Problem to work on
All pictures are to be excluded when the data below is output verbatim.

Input data
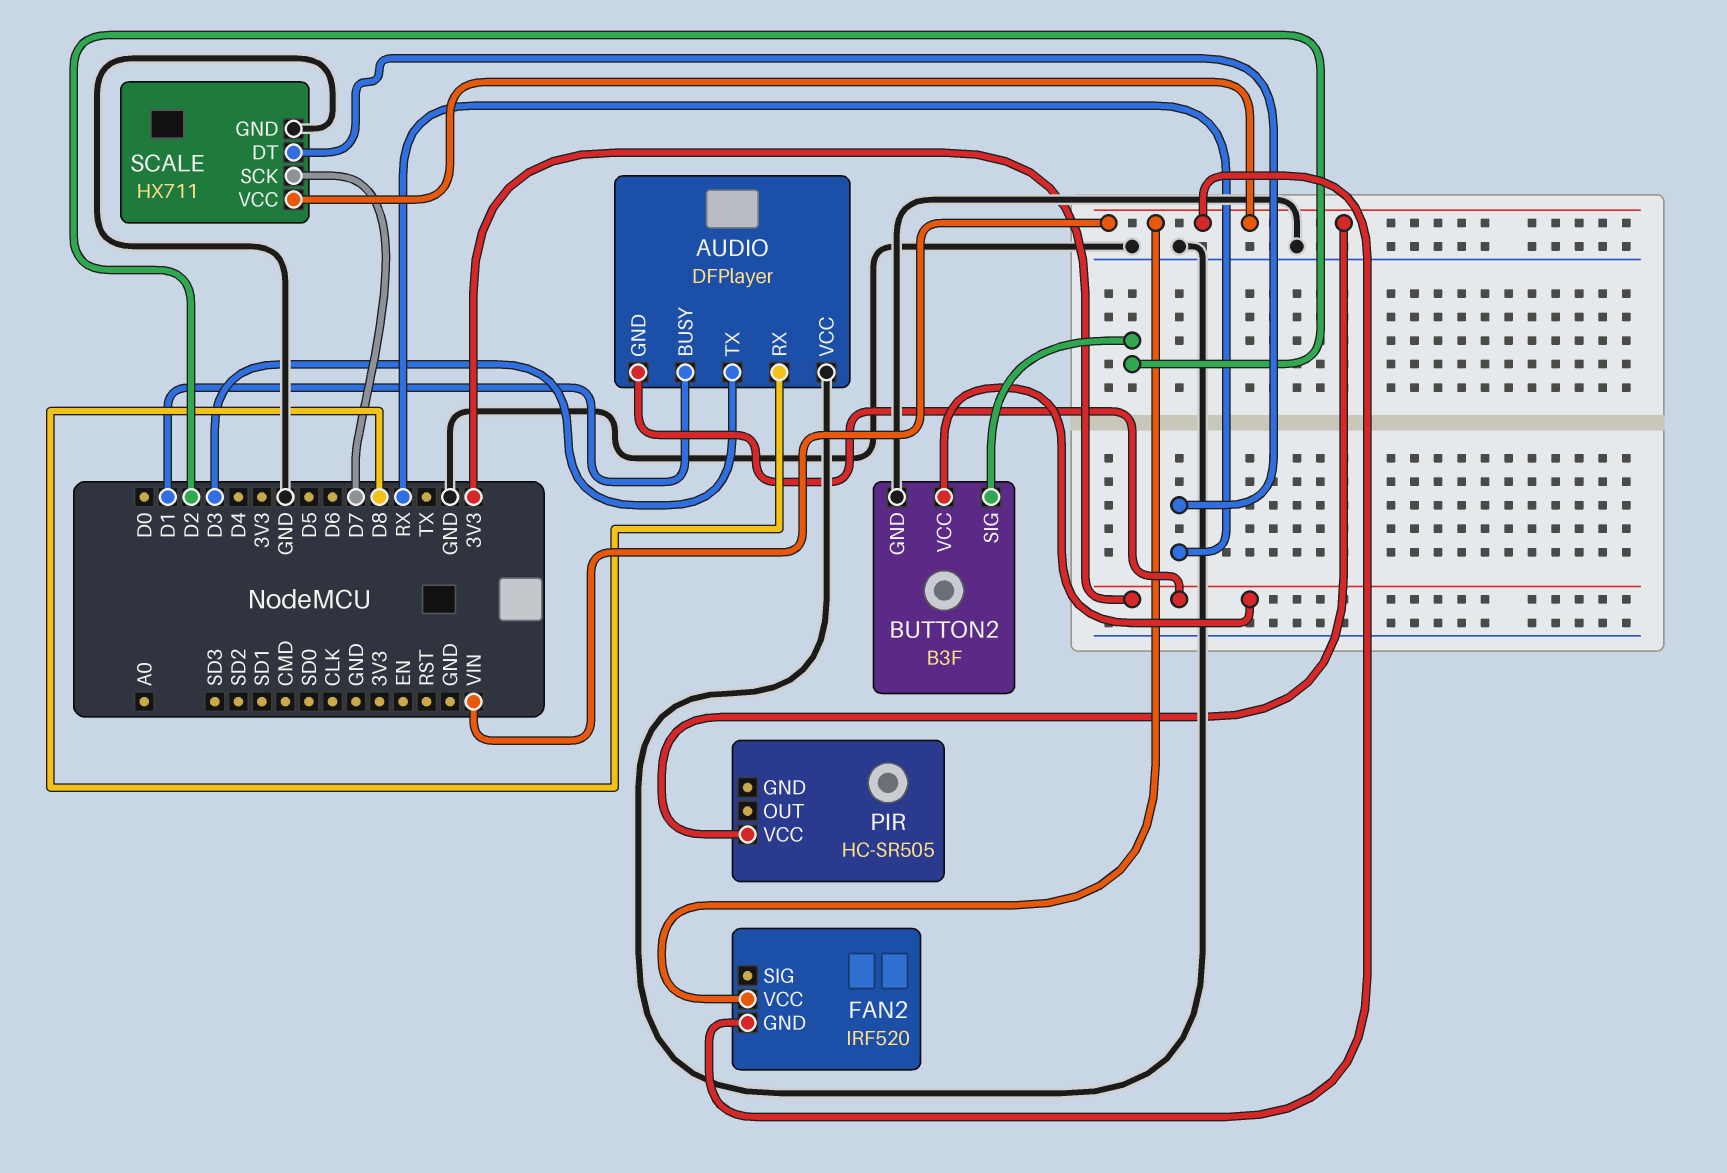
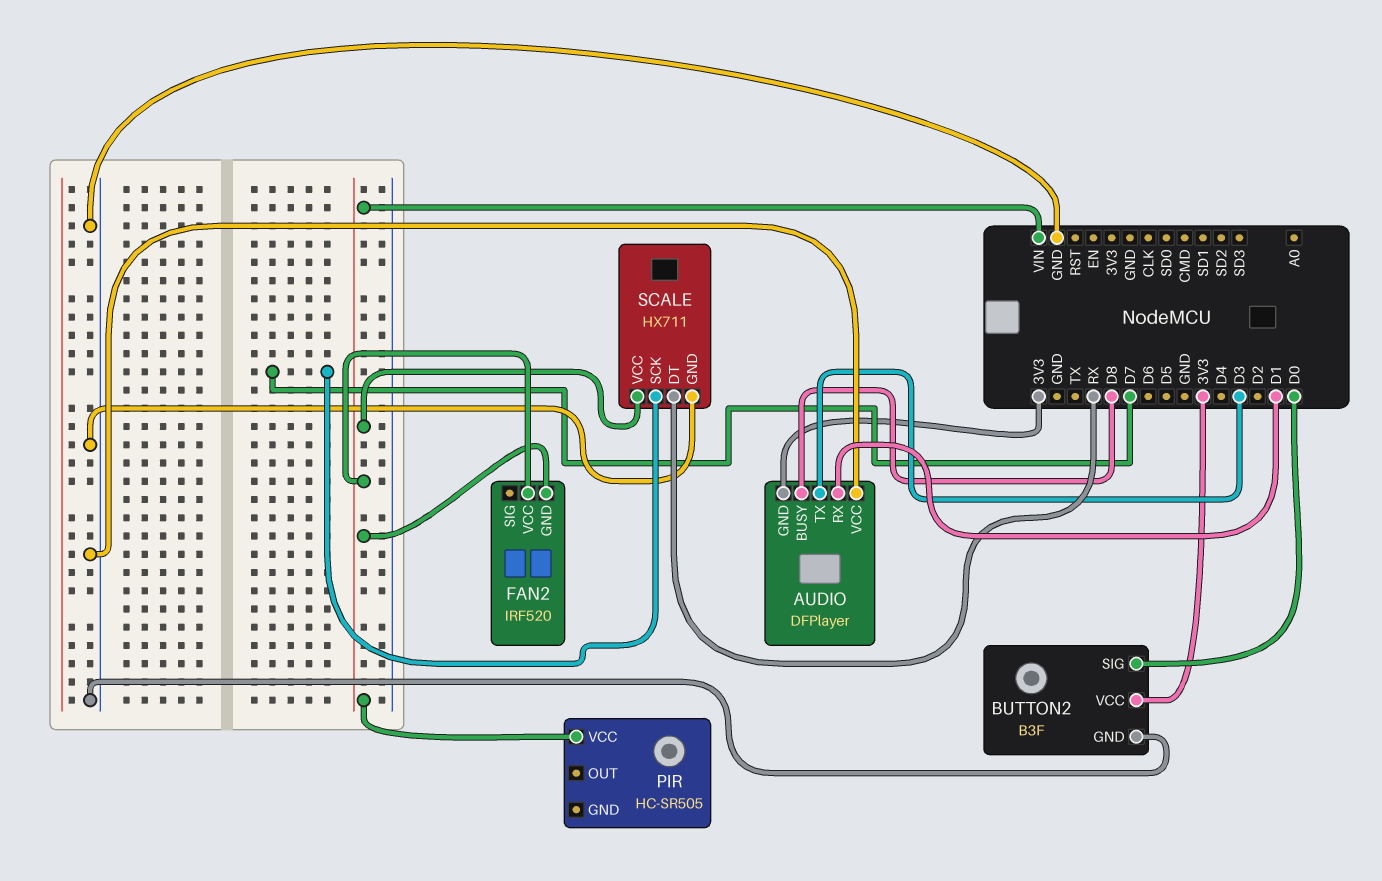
AUDIO pin BUSY: D1 -> D8
AUDIO pin RX: D8 -> D1
BUTTON2 pin SIG: D2 -> D0

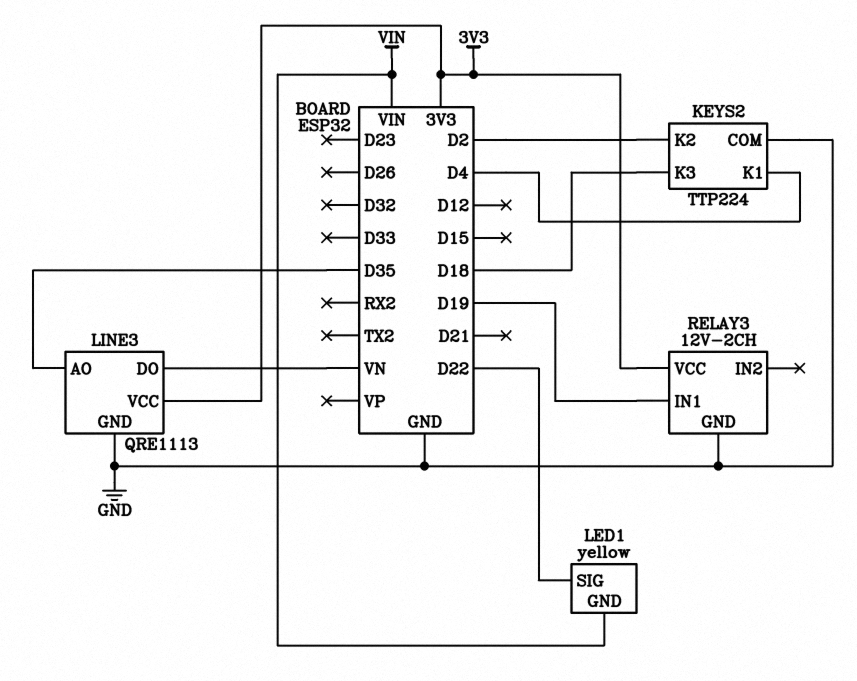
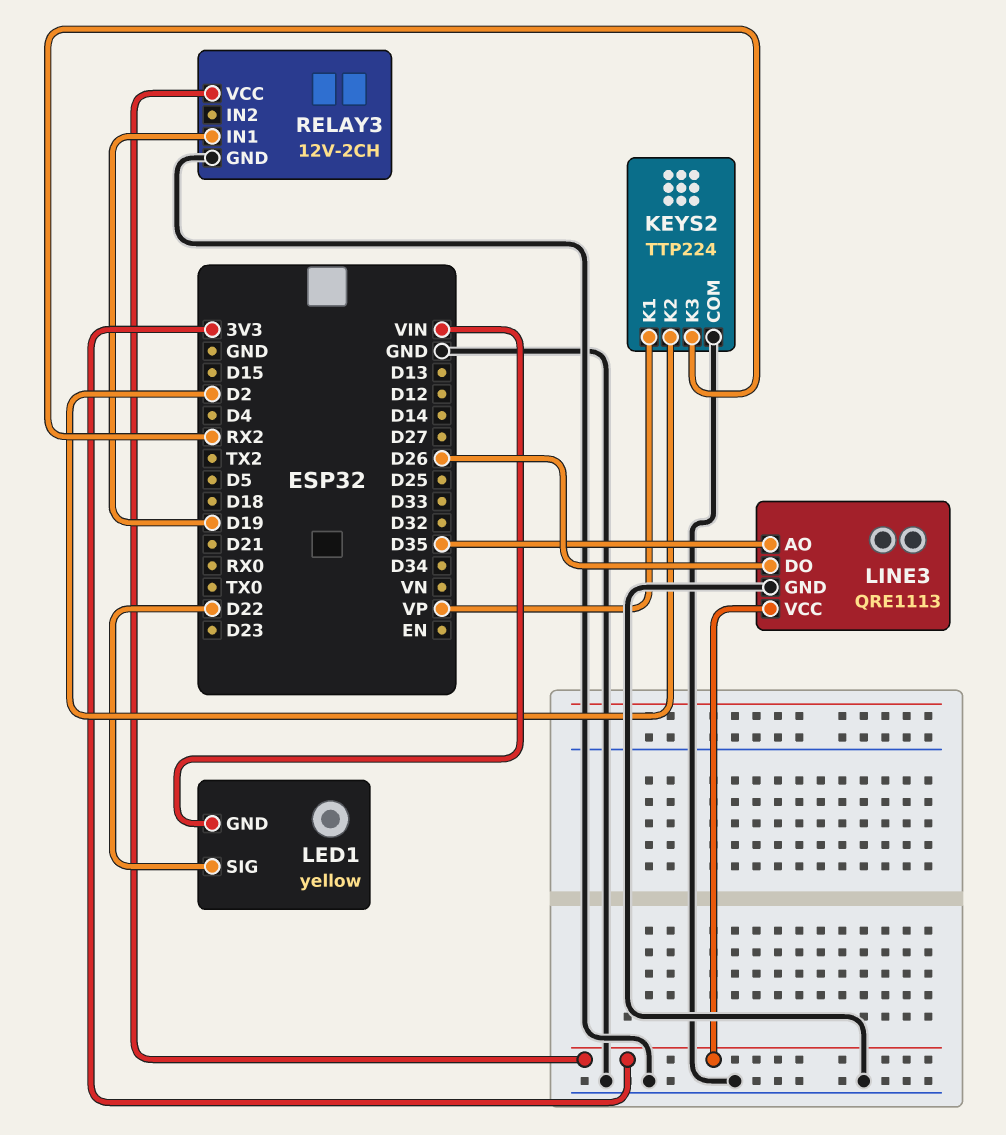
KEYS2 pin K1: D4 -> VP
KEYS2 pin K3: D18 -> RX2
LINE3 pin DO: VN -> D26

Reply to the exercise
AUDIO pin BUSY: D1 -> D8
AUDIO pin RX: D8 -> D1
BUTTON2 pin SIG: D2 -> D0

KEYS2 pin K1: D4 -> VP
KEYS2 pin K3: D18 -> RX2
LINE3 pin DO: VN -> D26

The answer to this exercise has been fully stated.